State the number of lines in the following material that contain the string "none", and nothing else.
Task material below:
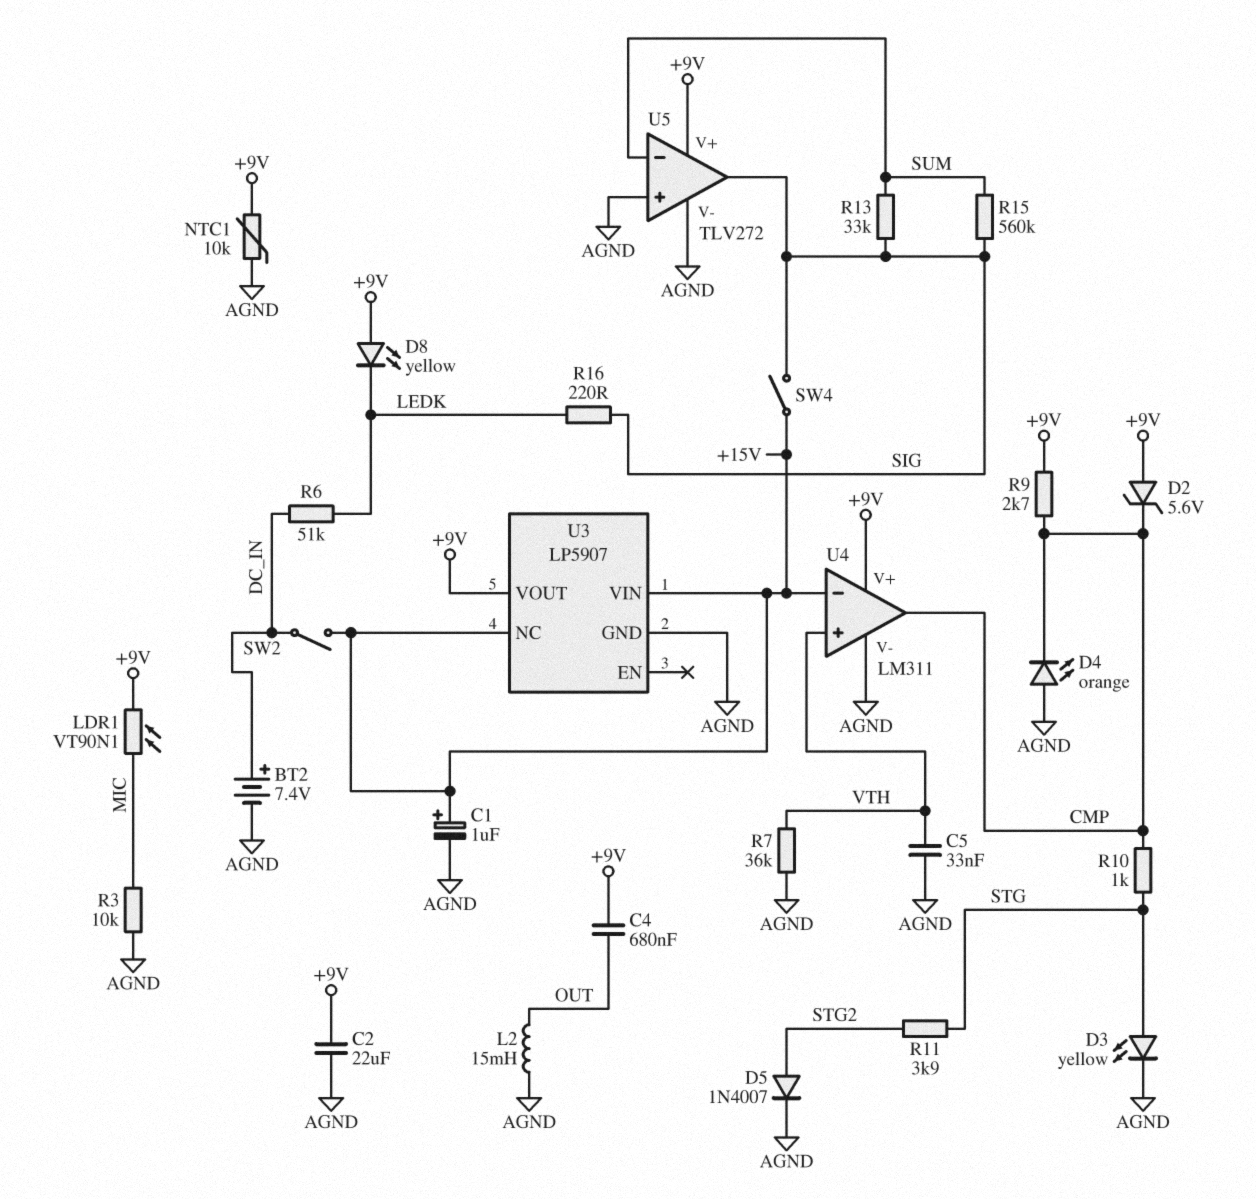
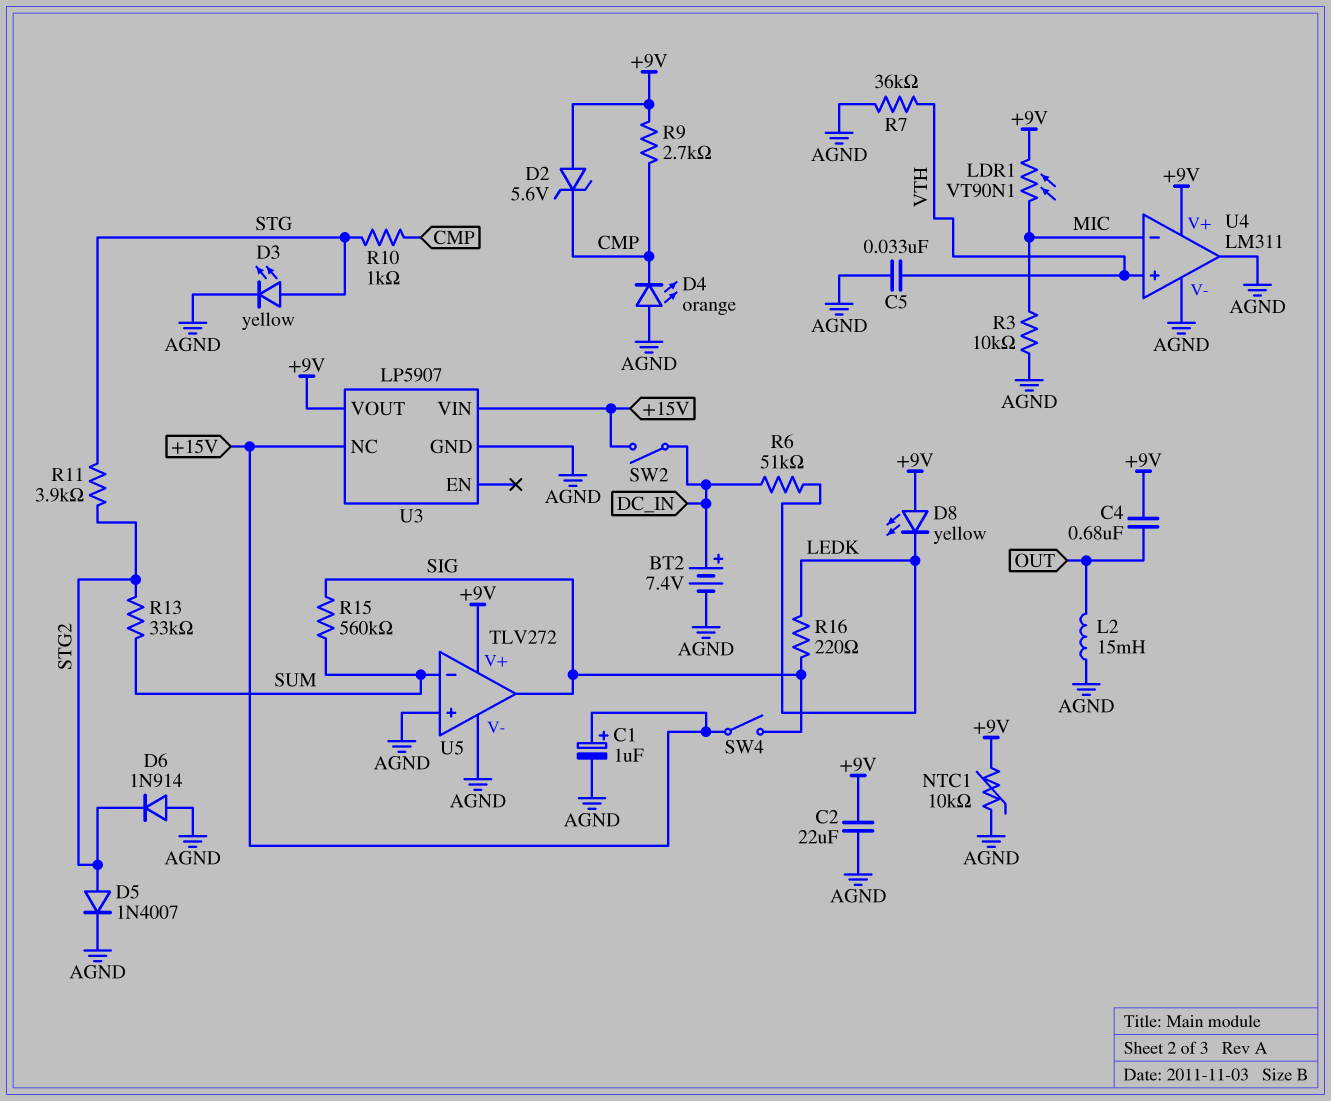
D6: none -> diode 1N914 (A AGND, K STG2)
R13: 33k (SIG, SUM) -> 33k (STG2, SUM)
U4 pin in-: +15V -> MIC
U4 pin out: CMP -> AGND

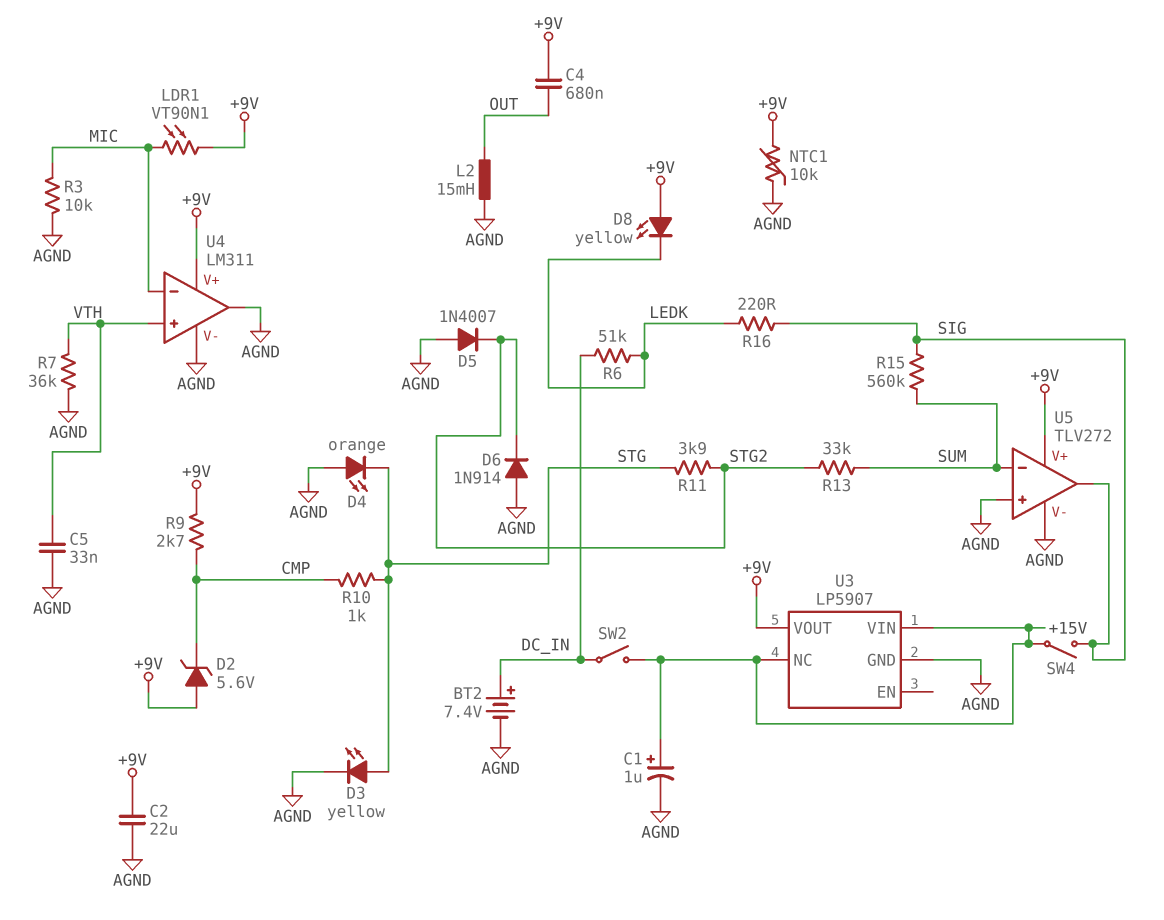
D4: LED orange (A AGND, K CMP) -> LED orange (A AGND, K STG)
D5: diode 1N4007 (A STG2, K AGND) -> diode 1N4007 (A AGND, K STG2)

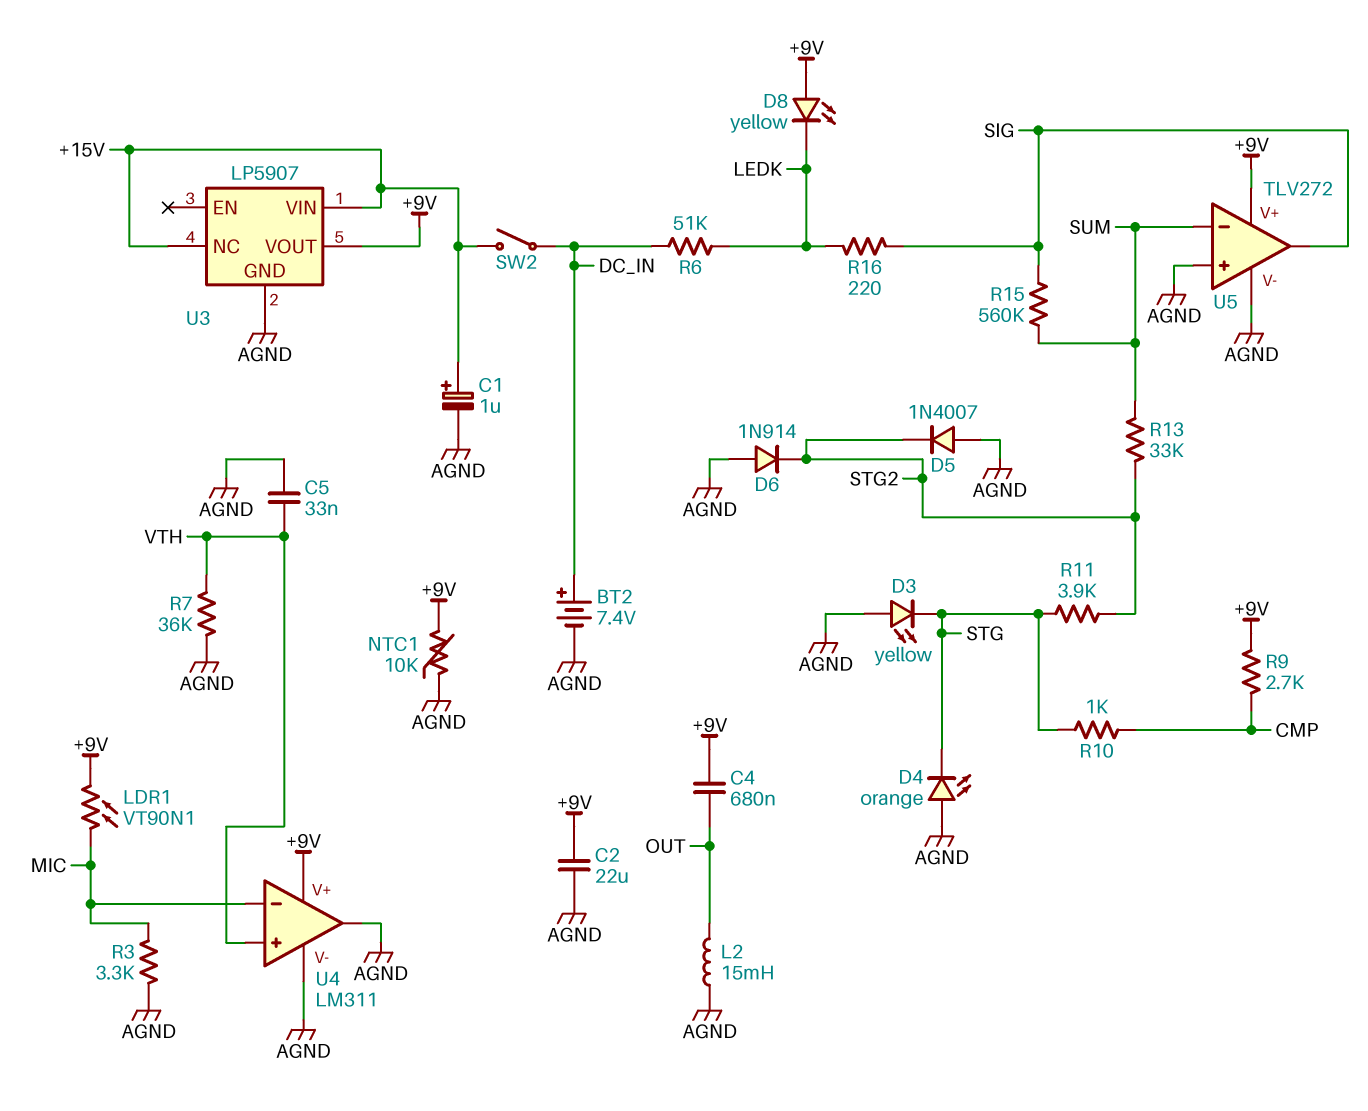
D2: zener 5.6V (A +9V, K CMP) -> none
D3: LED yellow (A STG, K AGND) -> LED yellow (A AGND, K STG)
R3: 10k (AGND, MIC) -> 3.3k (AGND, MIC)
SW4: switch (+15V, SIG) -> none

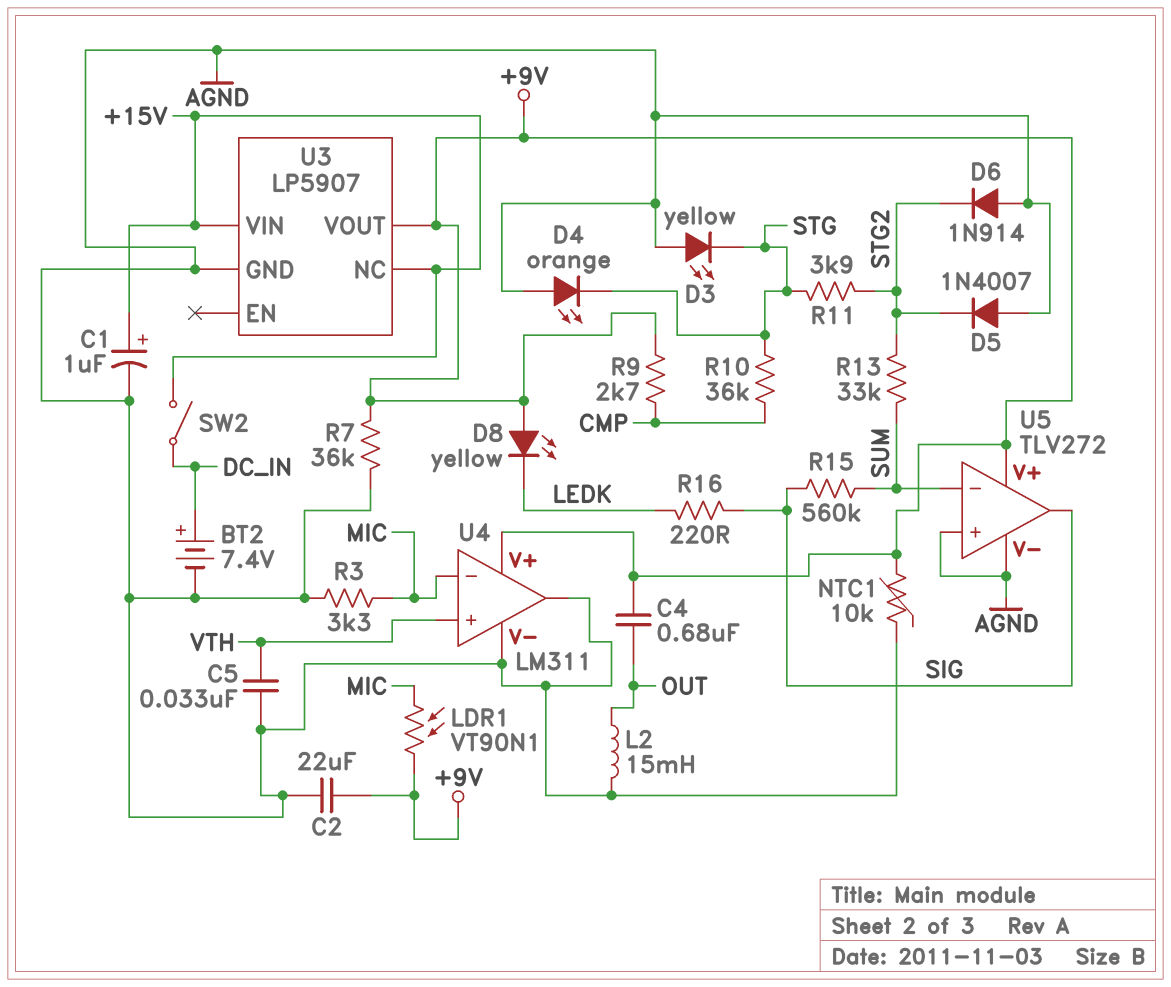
R6: 51k (DC_IN, LEDK) -> none
R7: 36k (AGND, VTH) -> 36k (+9V, AGND)
R10: 1k (CMP, STG) -> 36k (CMP, STG)

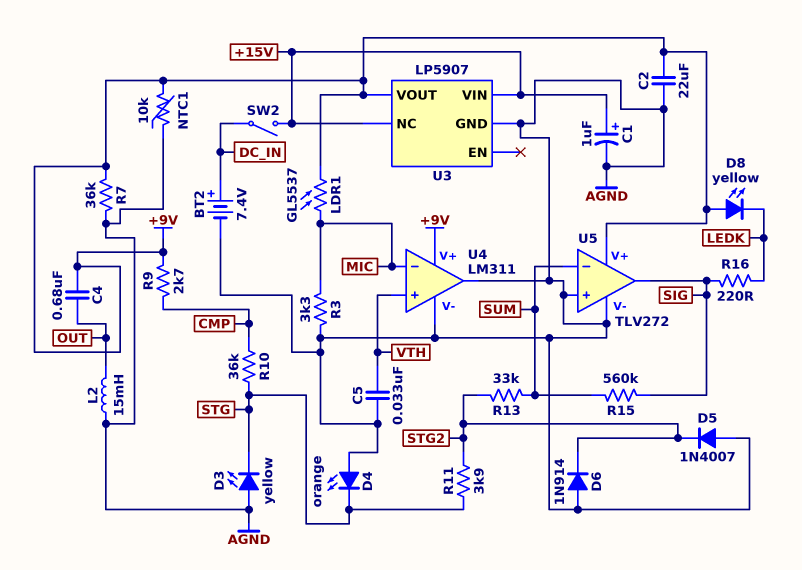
LDR1: VT90N1 (+9V, MIC) -> GL5537 (+9V, MIC)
End of Task material.
Exercise answer:
4